• EXERCISE OBJECTIVE:
What lines in the records include the string "none"? Return each one.

• Content revision data:
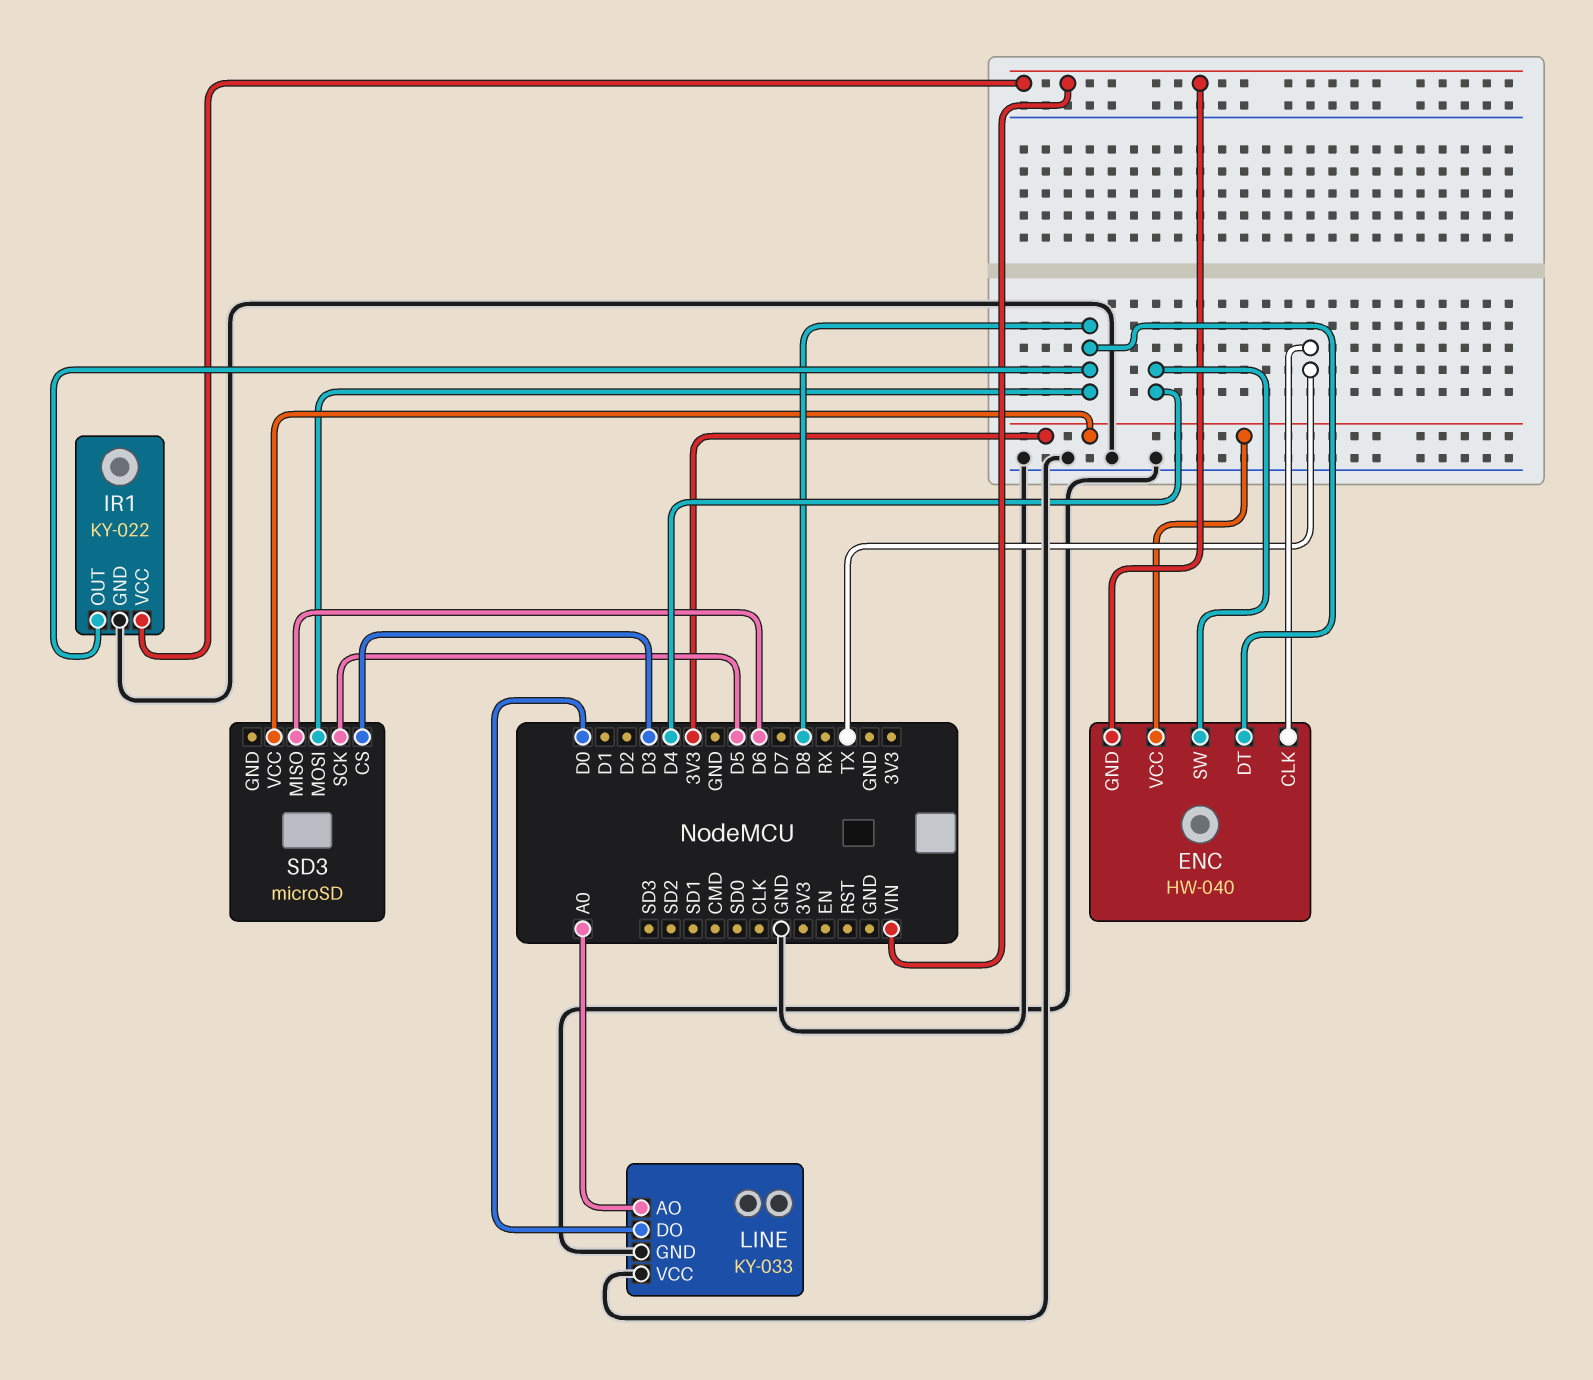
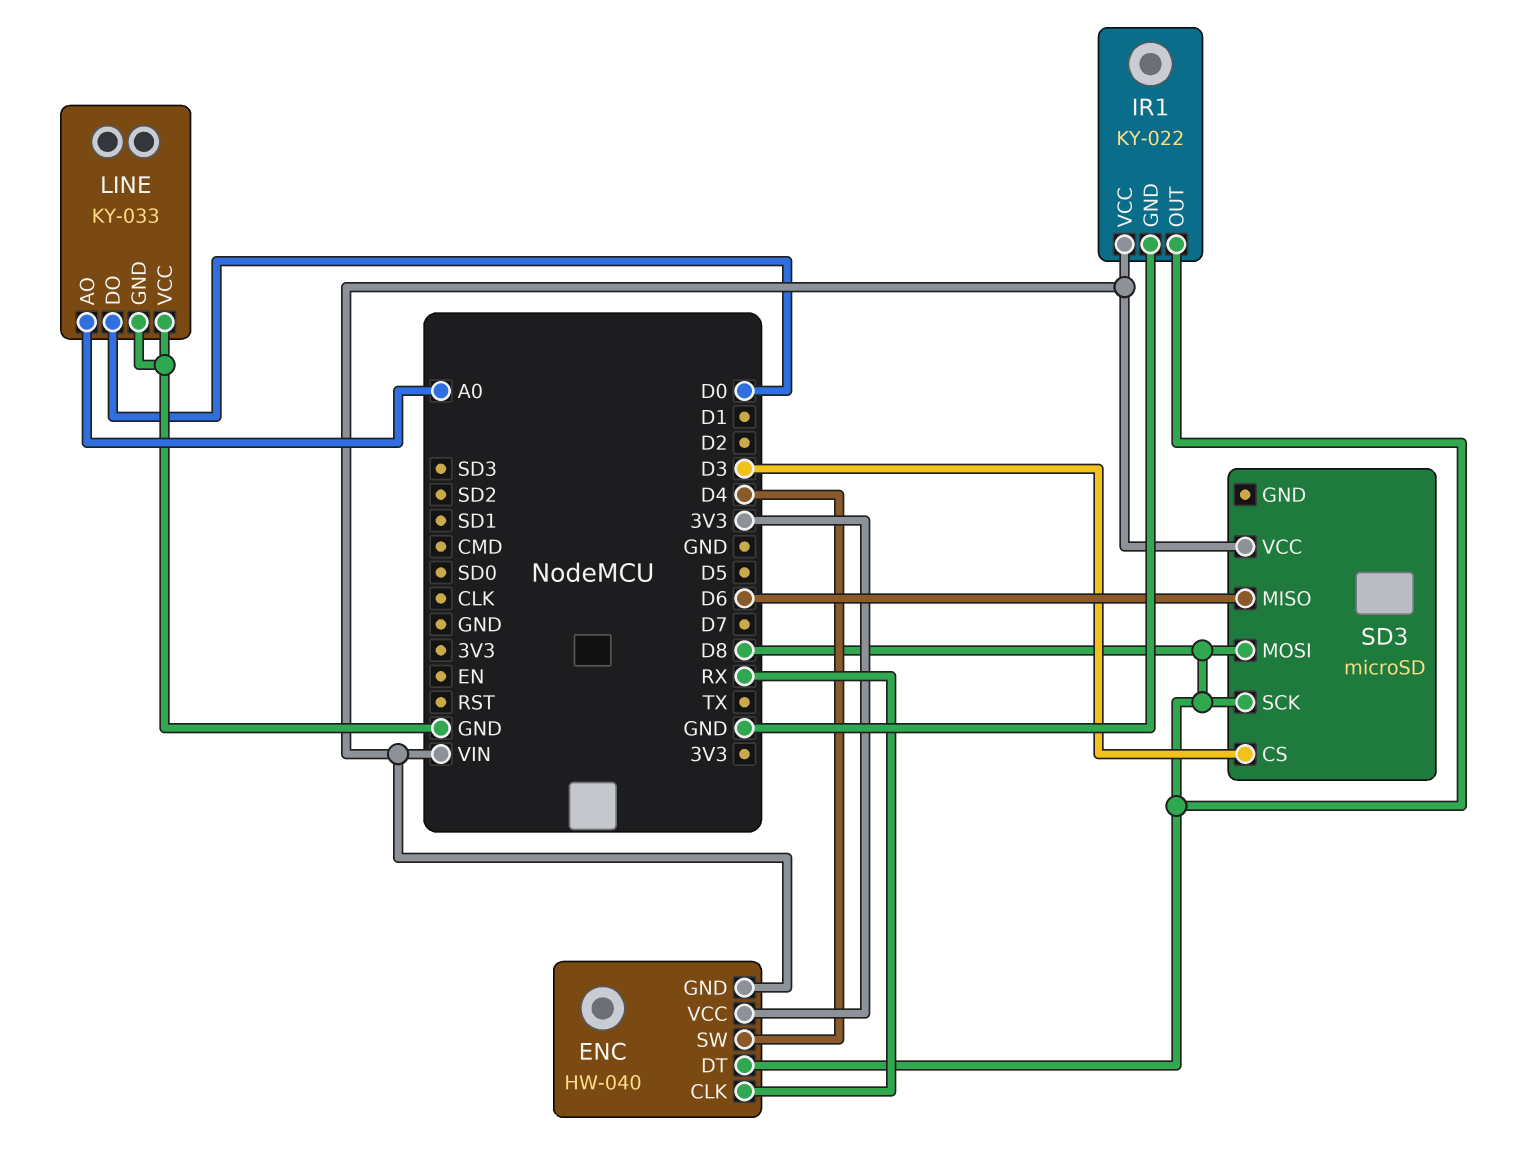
ENC pin CLK: TX -> RX
SD3 pin SCK: D5 -> D8
SD3 pin VCC: 3V3 -> VIN

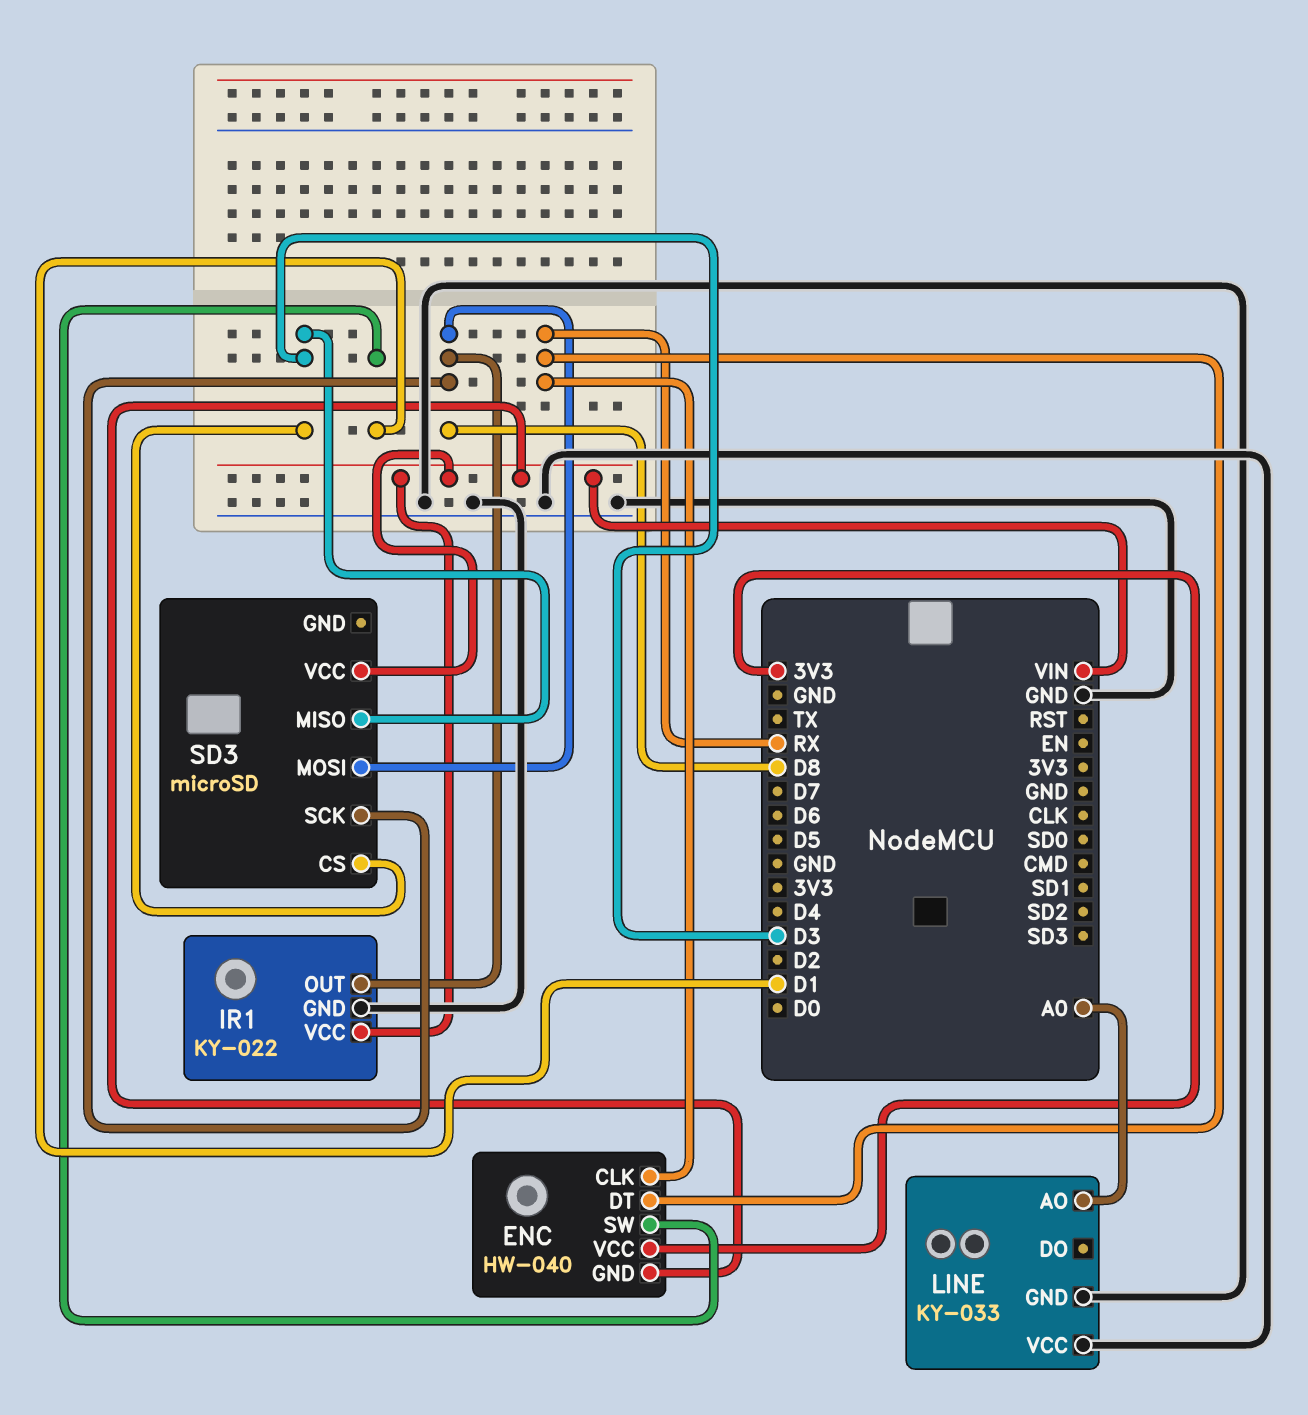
ENC pin DT: D8 -> RX
ENC pin SW: D4 -> D1
LINE pin DO: D0 -> none
SD3 pin MISO: D6 -> D3

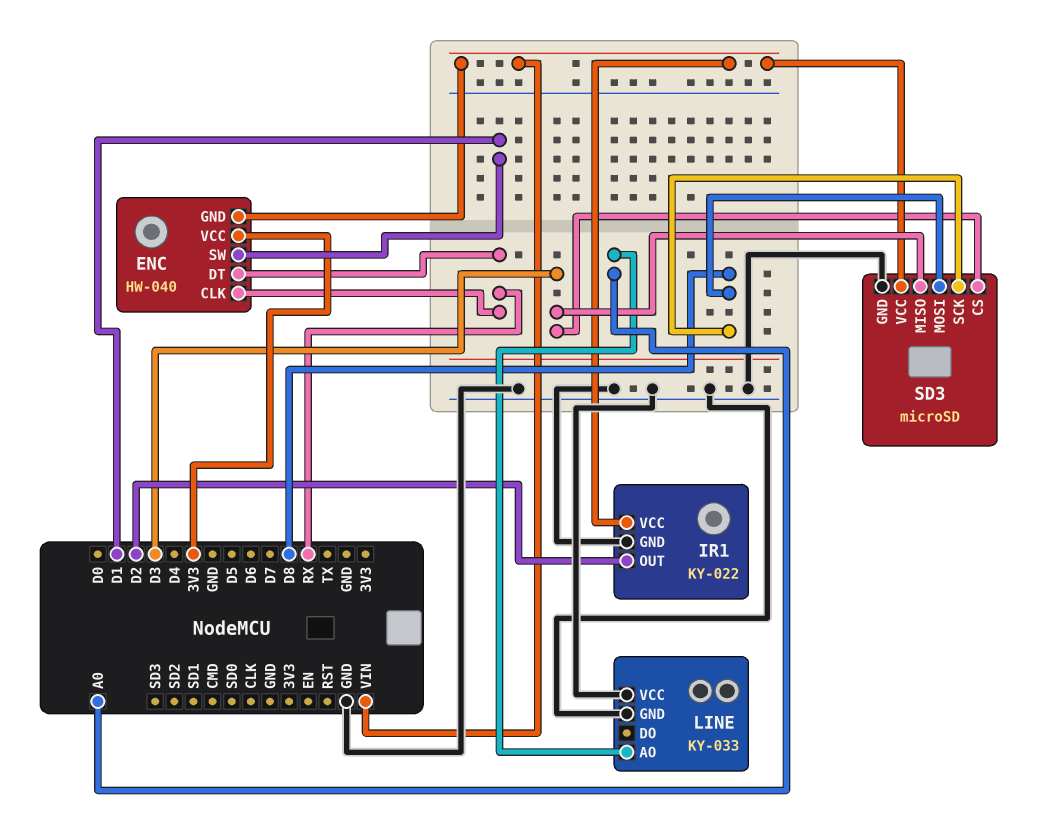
IR1 pin OUT: D8 -> D2
SD3 pin GND: none -> GND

• ANSWER SPACE:
LINE pin DO: D0 -> none
SD3 pin GND: none -> GND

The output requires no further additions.